From the data that follows, print exactly the lines starting at the one containing "JOY2 pin SW: B15 -> B12" and ending at the one containing "GAS3 pin DO: 9 -> TX"; include both of them and nothing more.

> **Before-and-after change records**
★ ★ ★ ★ ★ ★ ★

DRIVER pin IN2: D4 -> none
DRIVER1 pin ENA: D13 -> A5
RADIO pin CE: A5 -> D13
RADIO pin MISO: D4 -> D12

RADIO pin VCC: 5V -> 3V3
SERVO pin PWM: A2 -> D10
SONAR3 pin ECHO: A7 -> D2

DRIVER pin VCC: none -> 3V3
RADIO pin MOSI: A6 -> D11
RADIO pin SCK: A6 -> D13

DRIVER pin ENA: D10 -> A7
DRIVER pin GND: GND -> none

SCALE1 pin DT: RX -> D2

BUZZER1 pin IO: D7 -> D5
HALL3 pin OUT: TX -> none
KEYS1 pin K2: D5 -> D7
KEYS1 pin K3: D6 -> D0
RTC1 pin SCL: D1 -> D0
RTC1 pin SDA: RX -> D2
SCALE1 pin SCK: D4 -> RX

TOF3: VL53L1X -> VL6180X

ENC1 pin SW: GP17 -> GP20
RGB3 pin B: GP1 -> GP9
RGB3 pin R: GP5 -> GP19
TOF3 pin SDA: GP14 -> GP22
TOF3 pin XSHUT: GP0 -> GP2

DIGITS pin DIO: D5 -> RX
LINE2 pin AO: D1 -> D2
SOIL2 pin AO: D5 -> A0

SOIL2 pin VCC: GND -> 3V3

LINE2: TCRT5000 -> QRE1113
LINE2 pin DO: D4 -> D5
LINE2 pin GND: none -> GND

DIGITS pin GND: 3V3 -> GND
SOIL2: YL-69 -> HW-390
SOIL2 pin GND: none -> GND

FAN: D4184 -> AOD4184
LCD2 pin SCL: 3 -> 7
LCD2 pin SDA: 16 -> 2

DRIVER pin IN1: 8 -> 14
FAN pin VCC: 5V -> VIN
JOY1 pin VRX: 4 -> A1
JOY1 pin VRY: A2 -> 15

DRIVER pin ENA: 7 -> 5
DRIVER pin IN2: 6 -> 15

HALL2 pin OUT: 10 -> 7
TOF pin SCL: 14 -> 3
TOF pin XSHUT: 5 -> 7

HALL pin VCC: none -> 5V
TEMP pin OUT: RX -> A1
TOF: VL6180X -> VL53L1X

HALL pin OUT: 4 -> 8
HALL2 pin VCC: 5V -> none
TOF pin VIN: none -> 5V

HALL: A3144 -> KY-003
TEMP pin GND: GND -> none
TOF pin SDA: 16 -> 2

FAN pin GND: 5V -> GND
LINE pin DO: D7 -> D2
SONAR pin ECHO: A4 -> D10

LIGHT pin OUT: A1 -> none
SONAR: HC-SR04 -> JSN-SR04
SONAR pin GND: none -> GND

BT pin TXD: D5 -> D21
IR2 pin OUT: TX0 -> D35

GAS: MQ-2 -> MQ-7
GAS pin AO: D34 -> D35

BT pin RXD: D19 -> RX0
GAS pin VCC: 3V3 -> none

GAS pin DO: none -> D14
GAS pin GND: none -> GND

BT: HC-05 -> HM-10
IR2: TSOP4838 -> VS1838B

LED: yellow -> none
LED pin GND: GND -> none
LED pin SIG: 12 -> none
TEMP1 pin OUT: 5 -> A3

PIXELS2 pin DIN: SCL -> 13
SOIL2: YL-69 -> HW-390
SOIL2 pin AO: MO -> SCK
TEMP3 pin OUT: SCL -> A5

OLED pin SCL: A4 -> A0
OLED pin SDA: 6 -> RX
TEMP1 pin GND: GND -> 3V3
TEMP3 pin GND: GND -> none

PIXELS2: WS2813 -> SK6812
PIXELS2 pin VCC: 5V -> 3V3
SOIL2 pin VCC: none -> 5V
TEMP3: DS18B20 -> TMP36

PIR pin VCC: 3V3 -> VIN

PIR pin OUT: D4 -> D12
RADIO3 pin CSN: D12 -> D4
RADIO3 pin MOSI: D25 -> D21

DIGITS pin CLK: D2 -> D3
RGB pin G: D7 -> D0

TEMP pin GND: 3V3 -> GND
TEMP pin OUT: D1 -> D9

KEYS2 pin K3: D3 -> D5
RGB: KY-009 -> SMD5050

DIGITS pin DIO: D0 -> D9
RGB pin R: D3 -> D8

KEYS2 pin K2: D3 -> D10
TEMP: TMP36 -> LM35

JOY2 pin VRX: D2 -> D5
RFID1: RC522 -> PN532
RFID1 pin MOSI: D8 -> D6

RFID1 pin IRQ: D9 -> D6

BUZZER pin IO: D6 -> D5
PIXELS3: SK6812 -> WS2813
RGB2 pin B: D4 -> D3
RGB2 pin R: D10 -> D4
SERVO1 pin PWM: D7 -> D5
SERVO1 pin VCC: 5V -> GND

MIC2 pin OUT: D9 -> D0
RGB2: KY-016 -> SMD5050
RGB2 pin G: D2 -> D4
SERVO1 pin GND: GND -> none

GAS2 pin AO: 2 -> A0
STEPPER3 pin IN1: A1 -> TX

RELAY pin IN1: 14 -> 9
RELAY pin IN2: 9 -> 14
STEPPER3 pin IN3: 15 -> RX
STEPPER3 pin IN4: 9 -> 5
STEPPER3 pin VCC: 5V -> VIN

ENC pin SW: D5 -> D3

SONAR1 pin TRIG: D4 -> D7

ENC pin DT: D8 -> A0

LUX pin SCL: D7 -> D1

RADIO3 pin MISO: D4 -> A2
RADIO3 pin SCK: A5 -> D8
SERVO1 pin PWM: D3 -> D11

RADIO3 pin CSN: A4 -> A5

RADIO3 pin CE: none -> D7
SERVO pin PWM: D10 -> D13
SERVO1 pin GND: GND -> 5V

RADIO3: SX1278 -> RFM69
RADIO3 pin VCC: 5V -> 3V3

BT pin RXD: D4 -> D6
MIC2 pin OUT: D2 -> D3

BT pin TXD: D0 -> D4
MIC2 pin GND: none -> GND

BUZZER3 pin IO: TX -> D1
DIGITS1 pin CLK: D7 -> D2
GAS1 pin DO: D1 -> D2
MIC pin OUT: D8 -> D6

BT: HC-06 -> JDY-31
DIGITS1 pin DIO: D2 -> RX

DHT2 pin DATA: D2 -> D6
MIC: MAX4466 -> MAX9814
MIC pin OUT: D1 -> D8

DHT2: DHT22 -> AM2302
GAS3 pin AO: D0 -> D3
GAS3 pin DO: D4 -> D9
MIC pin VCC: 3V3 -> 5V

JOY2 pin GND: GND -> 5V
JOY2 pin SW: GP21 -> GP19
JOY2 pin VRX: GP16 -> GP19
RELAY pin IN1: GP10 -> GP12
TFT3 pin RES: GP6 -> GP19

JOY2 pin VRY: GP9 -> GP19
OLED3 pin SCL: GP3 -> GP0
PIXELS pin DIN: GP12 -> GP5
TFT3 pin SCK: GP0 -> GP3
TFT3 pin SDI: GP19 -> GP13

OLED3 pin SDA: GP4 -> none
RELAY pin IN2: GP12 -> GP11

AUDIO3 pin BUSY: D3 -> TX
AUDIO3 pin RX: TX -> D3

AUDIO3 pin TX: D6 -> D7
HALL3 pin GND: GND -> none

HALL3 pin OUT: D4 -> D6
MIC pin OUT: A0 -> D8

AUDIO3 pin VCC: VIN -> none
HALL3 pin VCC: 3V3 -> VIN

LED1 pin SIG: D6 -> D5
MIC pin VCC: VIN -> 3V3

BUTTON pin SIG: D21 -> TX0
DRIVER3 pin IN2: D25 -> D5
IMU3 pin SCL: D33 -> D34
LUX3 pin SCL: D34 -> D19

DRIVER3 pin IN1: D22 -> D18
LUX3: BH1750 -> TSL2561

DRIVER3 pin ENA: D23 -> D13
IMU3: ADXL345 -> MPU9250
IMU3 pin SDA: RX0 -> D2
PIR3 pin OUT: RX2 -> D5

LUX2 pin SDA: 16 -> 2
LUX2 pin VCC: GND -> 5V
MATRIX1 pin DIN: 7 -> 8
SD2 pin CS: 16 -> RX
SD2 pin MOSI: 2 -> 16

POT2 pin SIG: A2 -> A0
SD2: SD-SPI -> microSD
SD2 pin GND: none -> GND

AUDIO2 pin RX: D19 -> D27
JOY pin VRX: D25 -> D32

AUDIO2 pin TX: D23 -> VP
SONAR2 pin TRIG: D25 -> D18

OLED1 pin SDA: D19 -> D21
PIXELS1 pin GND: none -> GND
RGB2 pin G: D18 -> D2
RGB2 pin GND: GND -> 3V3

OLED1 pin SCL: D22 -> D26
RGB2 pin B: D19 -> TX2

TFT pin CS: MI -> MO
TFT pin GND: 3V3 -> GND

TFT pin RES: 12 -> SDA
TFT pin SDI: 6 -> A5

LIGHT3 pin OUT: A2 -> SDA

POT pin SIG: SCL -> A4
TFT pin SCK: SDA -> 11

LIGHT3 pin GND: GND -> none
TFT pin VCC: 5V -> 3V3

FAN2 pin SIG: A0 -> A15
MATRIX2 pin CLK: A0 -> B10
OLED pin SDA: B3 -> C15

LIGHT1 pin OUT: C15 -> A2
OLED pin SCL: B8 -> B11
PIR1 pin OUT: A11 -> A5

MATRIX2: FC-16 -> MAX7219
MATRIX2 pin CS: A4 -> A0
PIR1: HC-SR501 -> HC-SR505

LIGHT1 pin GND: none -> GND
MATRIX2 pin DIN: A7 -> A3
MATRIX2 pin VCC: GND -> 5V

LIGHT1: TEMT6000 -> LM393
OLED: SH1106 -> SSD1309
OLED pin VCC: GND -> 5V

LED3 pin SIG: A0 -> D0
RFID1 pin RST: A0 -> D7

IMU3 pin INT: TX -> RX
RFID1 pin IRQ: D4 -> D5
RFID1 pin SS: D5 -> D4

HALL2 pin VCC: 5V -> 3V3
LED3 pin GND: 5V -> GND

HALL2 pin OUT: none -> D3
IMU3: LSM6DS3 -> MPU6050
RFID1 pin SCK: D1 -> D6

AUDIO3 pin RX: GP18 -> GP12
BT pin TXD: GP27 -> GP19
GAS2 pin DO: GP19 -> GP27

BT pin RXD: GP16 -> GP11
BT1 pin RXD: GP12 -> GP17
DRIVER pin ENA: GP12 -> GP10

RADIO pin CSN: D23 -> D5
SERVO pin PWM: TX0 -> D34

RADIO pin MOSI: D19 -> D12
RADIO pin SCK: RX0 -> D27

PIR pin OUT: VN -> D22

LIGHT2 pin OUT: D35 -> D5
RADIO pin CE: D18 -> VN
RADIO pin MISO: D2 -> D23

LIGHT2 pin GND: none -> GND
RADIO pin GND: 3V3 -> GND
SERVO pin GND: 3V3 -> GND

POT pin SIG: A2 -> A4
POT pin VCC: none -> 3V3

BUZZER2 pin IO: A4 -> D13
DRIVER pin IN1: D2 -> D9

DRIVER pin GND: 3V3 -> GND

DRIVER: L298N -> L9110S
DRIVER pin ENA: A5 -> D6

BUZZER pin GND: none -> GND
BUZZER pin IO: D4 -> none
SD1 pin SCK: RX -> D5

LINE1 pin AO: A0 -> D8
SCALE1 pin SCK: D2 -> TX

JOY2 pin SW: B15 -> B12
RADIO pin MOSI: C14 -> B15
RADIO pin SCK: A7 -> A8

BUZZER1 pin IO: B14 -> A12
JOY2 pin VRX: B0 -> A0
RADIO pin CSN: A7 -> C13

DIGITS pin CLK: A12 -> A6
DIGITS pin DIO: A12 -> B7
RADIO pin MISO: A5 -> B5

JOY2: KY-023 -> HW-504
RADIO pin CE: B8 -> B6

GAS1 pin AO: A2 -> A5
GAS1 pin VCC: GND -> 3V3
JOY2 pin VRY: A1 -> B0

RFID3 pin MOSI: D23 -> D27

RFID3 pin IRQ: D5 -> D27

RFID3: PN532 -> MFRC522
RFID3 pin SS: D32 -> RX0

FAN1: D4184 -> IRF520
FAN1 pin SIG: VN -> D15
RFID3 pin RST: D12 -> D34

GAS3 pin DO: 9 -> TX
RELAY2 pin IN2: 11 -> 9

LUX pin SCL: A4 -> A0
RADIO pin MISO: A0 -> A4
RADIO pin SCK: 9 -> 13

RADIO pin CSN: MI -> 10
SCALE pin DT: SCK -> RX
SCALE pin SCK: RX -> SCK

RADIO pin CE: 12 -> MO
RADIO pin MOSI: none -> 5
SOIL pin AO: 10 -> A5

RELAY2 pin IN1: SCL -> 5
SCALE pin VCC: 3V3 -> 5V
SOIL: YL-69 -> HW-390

★ ★ ★ ★ ★ ★ ★

> **WRITTEN SOLUTION**
JOY2 pin SW: B15 -> B12
RADIO pin MOSI: C14 -> B15
RADIO pin SCK: A7 -> A8

BUZZER1 pin IO: B14 -> A12
JOY2 pin VRX: B0 -> A0
RADIO pin CSN: A7 -> C13

DIGITS pin CLK: A12 -> A6
DIGITS pin DIO: A12 -> B7
RADIO pin MISO: A5 -> B5

JOY2: KY-023 -> HW-504
RADIO pin CE: B8 -> B6

GAS1 pin AO: A2 -> A5
GAS1 pin VCC: GND -> 3V3
JOY2 pin VRY: A1 -> B0

RFID3 pin MOSI: D23 -> D27

RFID3 pin IRQ: D5 -> D27

RFID3: PN532 -> MFRC522
RFID3 pin SS: D32 -> RX0

FAN1: D4184 -> IRF520
FAN1 pin SIG: VN -> D15
RFID3 pin RST: D12 -> D34

GAS3 pin DO: 9 -> TX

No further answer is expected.